▶ **TO-DO ITEM**:
Starting at the line that contains "building: none -> [254,133,339,244]", write out each line exactly through the last one in the material below, and nothing more; omit all pictures.

▶ **DATA SECTION**:
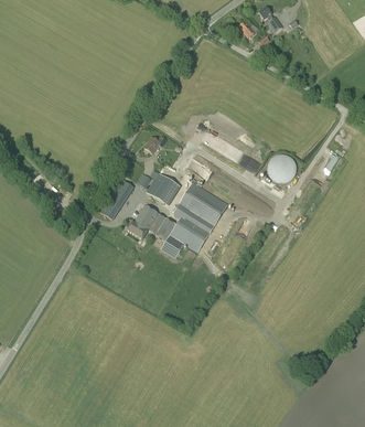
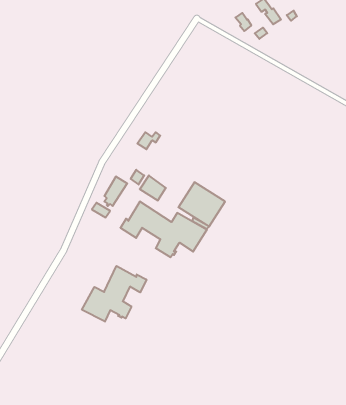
building: [267,153,297,182] -> none
building: none -> [82,266,146,322]

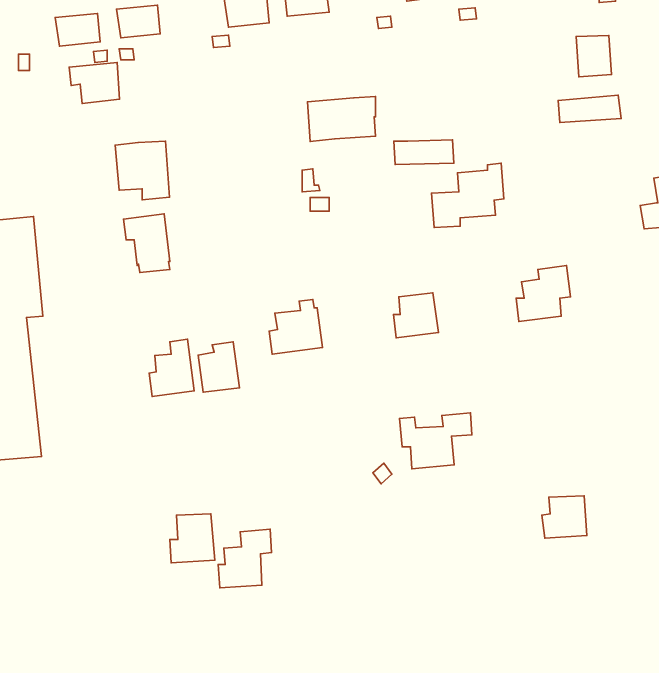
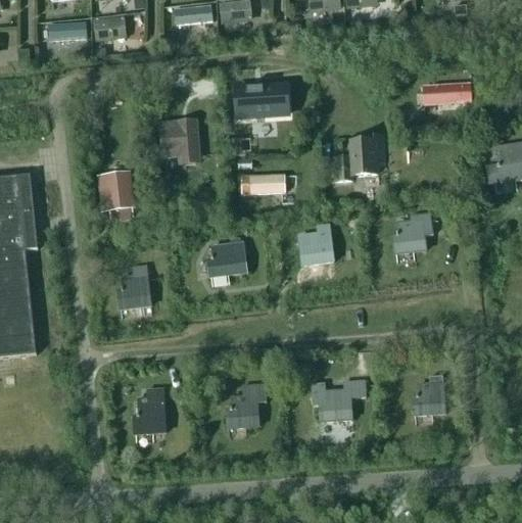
building: [576,36,611,77] -> none
building: [69,62,119,103] -> none
building: [394,140,454,164] -> [240,175,285,193]
building: [115,141,170,200] -> [159,120,200,163]
building: [198,342,239,392] -> none
building: [400,413,472,469] -> [312,379,366,421]
building: [218,529,271,588] -> [227,383,267,427]

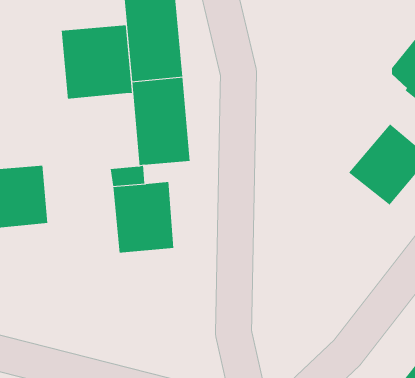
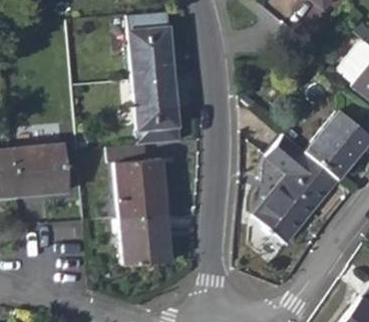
building: [61,25,132,100] -> none
building: none -> [254,133,339,244]
building: none -> [123,211,171,265]

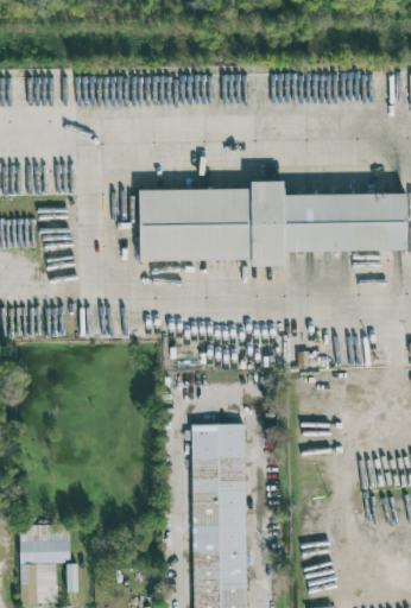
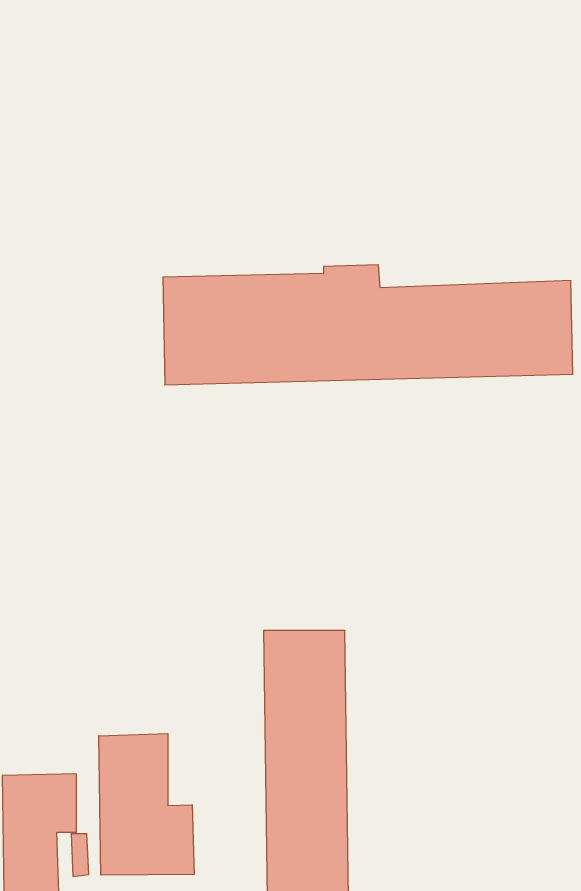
building: none -> [99,734,194,875]

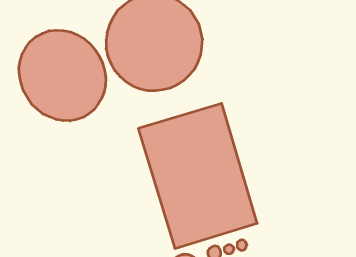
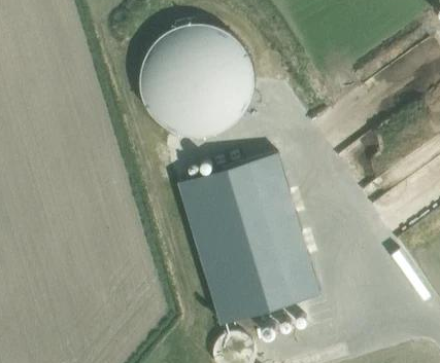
building: [19,30,106,121] -> none

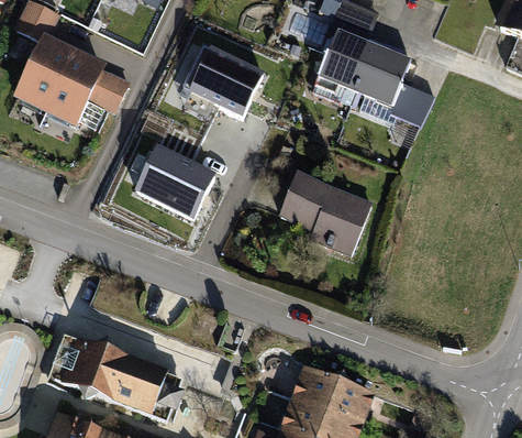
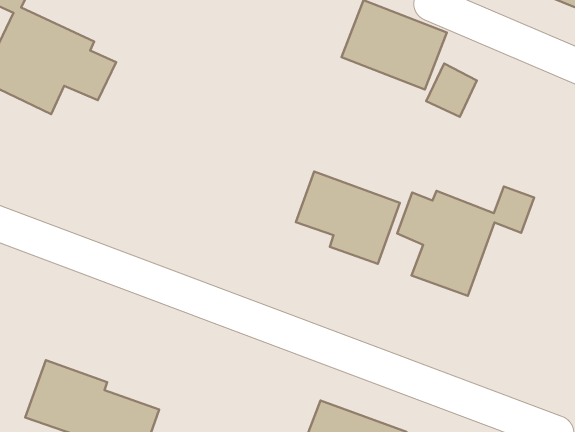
building: [184,44,264,119] -> none
building: [132,141,214,218] -> none
building: none -> [397,186,534,296]

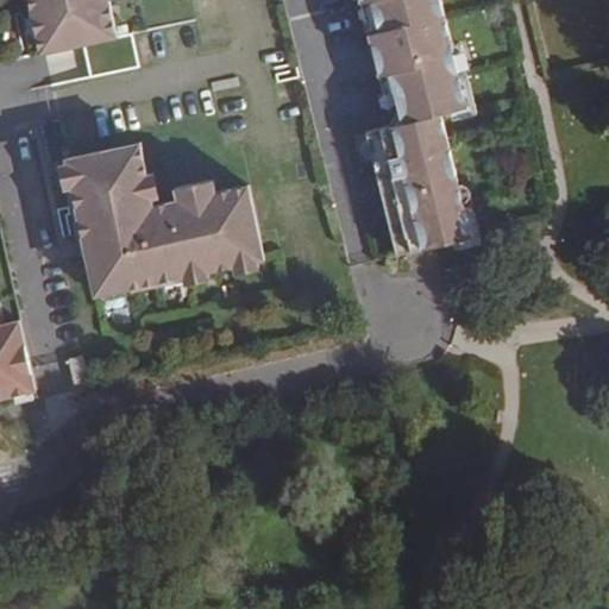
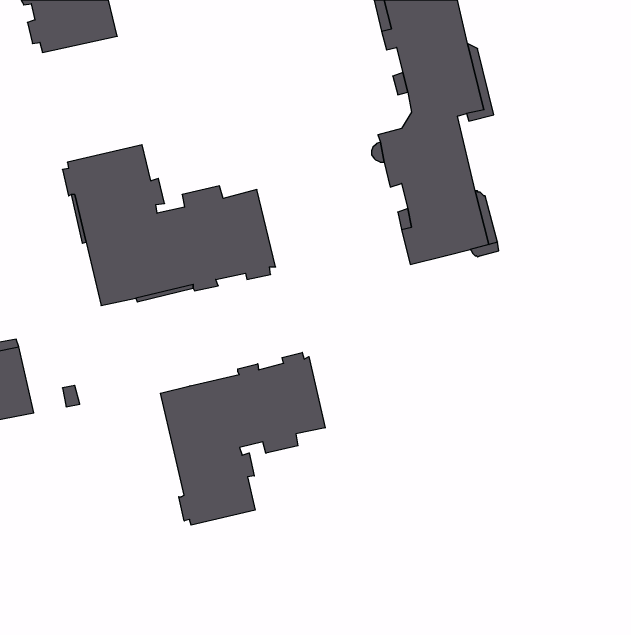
building: none -> [160,352,325,525]

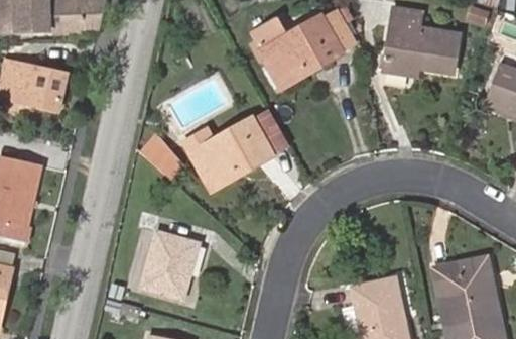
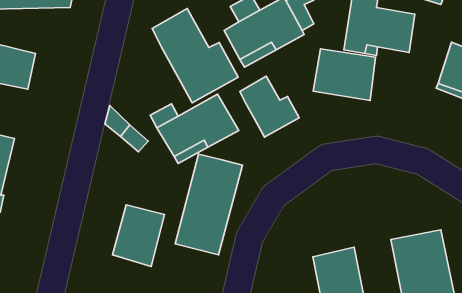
building: none -> [152,9,238,103]
building: none -> [313,49,375,100]
building: none -> [240,76,299,137]
building: none -> [175,154,243,255]

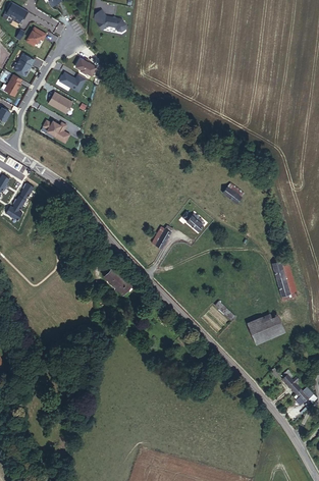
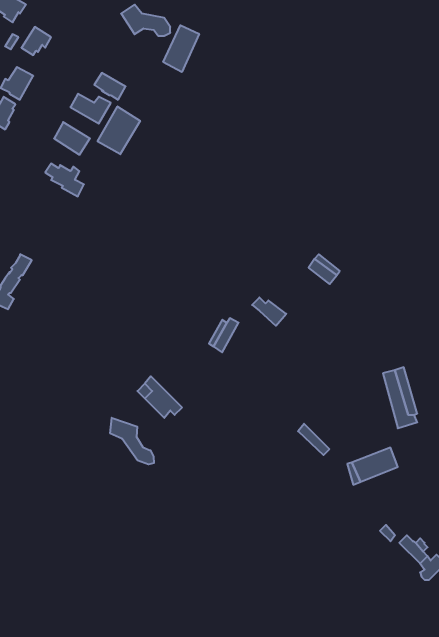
building: none -> [163,25,199,72]
building: none -> [98,106,140,154]
building: none -> [110,418,154,464]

▶ **RESPONSE**:
building: none -> [254,133,339,244]
building: none -> [123,211,171,265]

building: none -> [99,734,194,875]

building: [19,30,106,121] -> none

building: [184,44,264,119] -> none
building: [132,141,214,218] -> none
building: none -> [397,186,534,296]

building: none -> [160,352,325,525]

building: none -> [152,9,238,103]
building: none -> [313,49,375,100]
building: none -> [240,76,299,137]
building: none -> [175,154,243,255]

building: none -> [163,25,199,72]
building: none -> [98,106,140,154]
building: none -> [110,418,154,464]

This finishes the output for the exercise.